• Alıştırma ayrıntıları
Aşağıdaki öğelerde "clef" dizesini içeren satırları sayın ve yalnızca bu sayıyı yazın.

• Çıkarılan öğeler
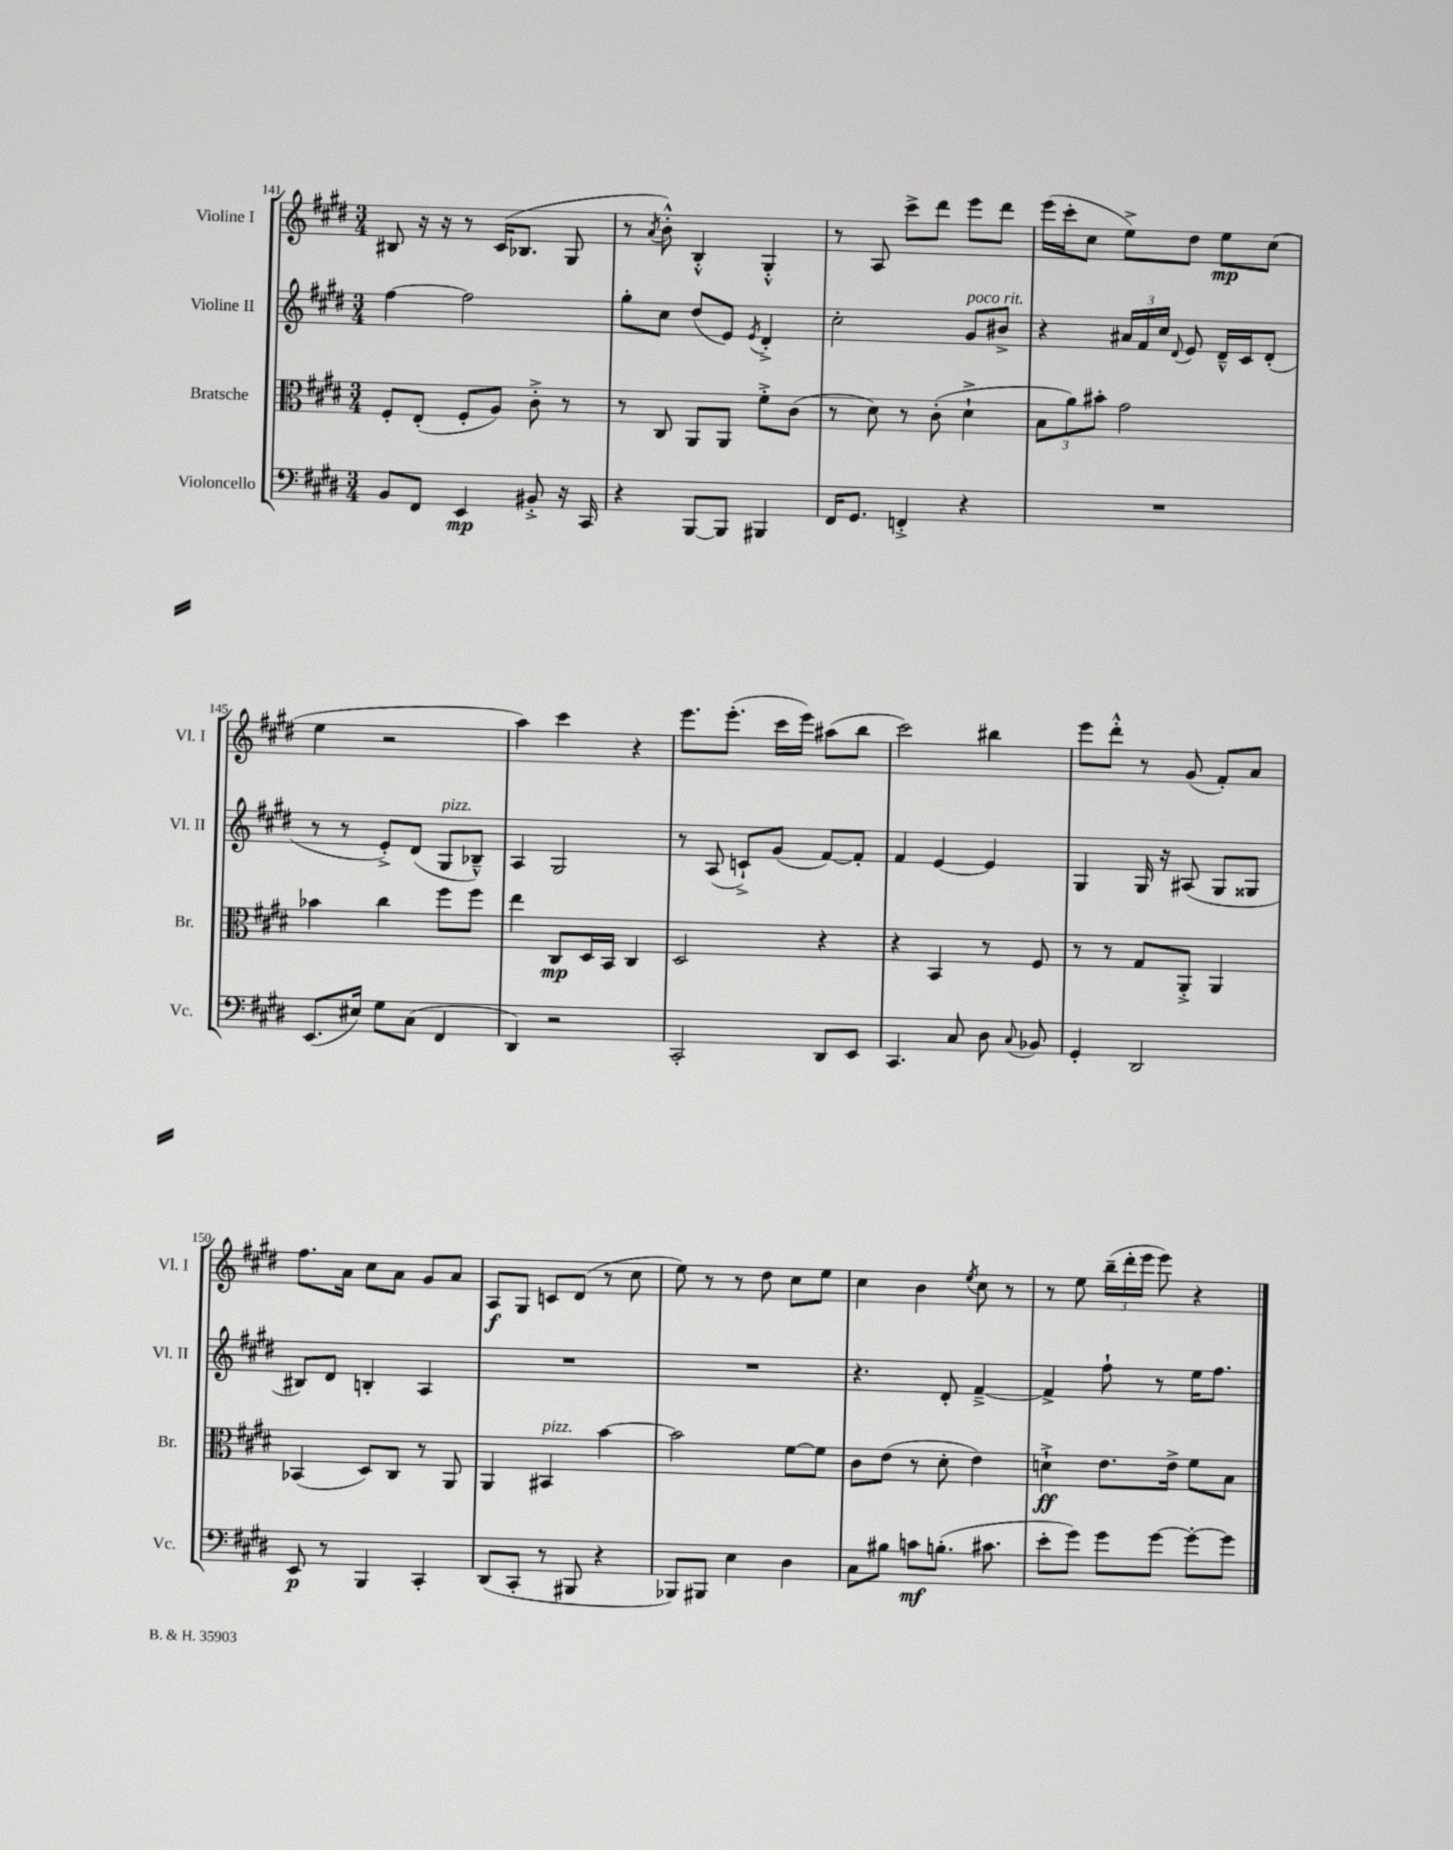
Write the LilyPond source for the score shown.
...
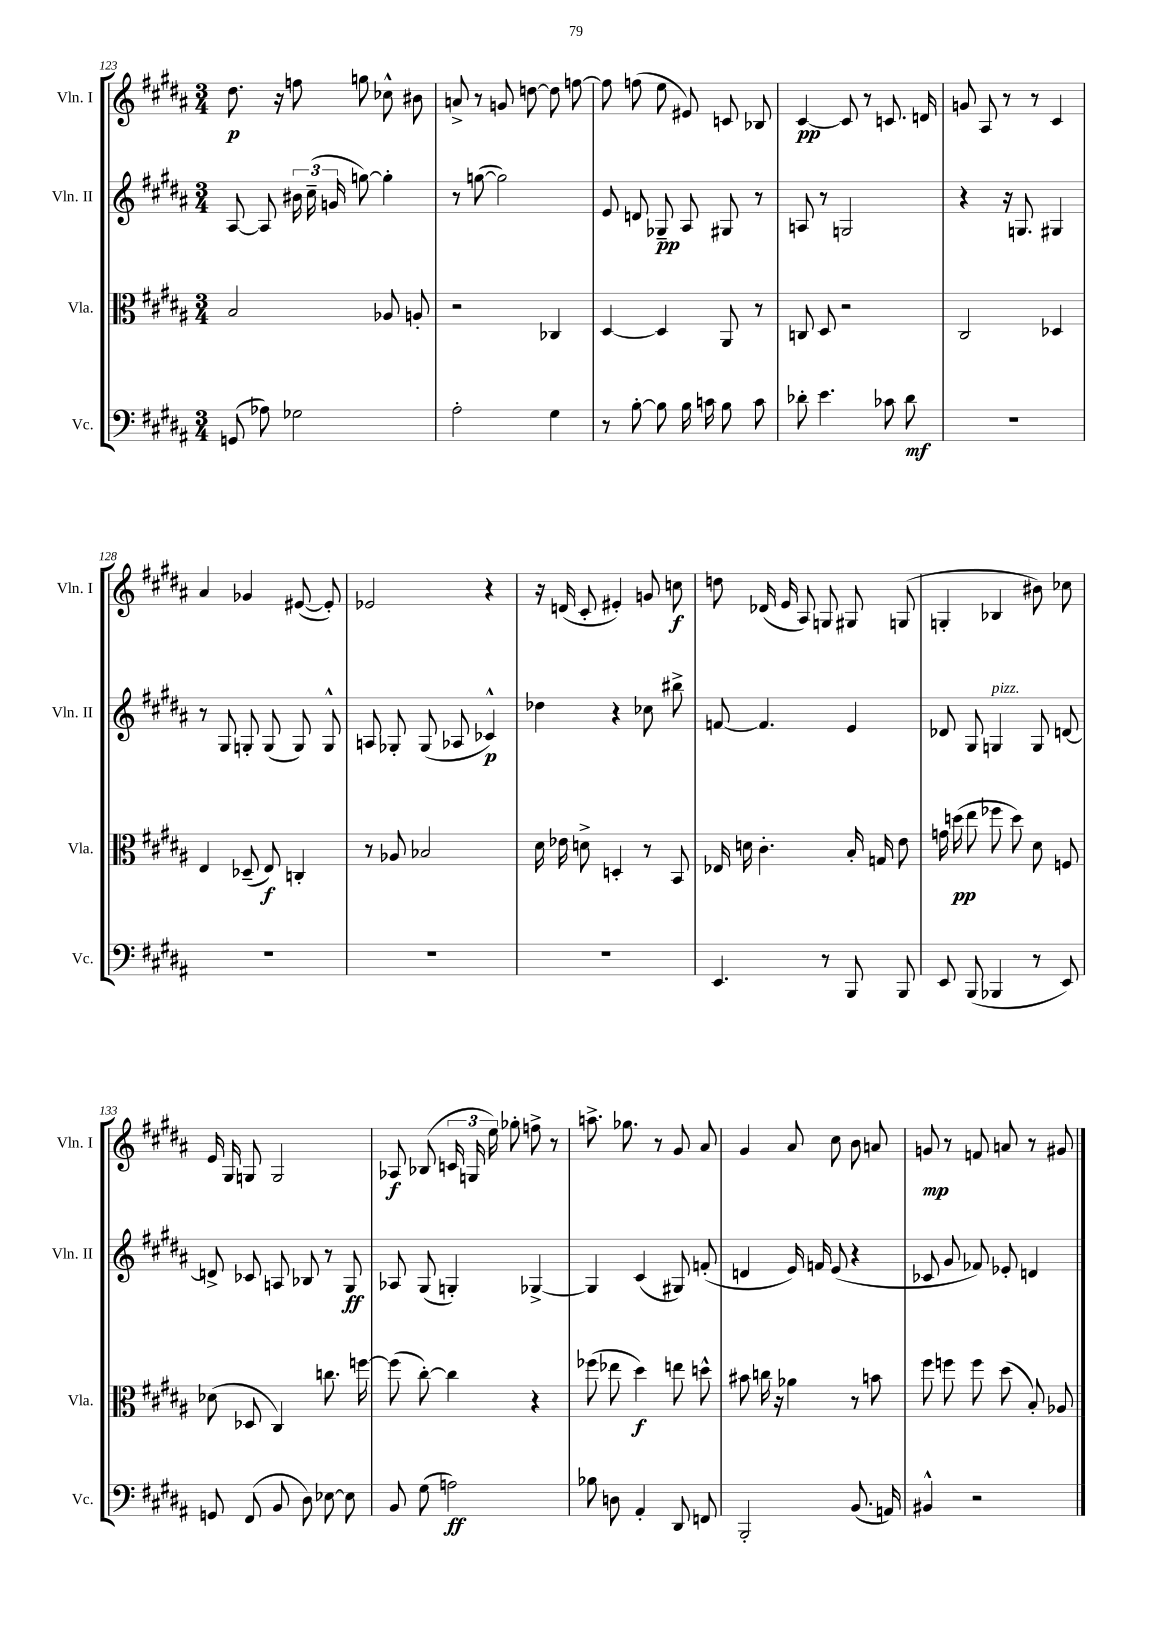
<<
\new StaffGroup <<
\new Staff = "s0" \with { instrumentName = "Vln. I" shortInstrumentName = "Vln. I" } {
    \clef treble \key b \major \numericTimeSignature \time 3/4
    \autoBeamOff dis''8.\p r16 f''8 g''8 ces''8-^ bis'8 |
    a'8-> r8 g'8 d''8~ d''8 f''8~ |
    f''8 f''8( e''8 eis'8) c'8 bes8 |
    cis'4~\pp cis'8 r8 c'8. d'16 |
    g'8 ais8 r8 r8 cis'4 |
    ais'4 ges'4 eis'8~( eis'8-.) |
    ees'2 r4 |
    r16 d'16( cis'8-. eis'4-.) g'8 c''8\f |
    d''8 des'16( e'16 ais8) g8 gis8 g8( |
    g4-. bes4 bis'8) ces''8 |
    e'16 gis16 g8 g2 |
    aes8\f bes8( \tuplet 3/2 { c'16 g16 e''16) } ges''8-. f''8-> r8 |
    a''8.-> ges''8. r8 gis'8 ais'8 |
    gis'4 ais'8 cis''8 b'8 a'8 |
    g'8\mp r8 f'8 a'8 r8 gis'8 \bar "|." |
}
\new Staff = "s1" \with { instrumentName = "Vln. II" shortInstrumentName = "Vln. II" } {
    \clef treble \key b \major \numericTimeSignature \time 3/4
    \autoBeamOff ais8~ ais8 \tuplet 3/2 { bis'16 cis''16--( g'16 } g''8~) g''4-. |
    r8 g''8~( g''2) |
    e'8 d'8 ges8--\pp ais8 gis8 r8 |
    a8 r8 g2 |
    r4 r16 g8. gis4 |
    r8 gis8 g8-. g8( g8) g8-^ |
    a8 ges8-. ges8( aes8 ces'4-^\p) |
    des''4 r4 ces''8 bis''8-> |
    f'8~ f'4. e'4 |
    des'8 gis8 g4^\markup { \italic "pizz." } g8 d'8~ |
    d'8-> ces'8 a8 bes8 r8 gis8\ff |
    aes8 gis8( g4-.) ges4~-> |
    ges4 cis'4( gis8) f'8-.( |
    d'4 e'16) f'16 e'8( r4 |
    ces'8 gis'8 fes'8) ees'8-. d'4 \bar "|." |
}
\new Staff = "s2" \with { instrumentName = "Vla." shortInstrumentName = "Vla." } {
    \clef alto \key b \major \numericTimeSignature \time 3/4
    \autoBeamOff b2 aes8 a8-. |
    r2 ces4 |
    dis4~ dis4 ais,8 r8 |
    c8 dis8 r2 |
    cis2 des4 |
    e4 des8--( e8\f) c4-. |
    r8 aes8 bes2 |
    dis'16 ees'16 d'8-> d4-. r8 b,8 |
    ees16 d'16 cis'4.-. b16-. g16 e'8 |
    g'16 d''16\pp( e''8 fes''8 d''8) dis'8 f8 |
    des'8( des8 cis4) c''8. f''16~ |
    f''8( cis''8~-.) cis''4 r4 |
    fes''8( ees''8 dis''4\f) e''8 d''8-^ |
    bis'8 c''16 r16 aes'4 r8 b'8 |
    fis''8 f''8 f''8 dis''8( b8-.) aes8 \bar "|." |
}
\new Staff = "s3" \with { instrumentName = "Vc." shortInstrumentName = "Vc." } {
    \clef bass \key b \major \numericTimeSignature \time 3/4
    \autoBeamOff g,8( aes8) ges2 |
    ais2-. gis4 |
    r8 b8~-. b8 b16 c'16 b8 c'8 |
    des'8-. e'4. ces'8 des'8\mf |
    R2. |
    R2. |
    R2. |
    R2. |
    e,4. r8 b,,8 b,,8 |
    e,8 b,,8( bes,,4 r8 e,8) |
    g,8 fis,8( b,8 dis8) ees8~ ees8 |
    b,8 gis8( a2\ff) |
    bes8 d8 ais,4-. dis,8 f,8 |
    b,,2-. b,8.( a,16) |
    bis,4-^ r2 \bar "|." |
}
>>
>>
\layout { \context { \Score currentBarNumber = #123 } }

• Tamamlanmış alıştırma
4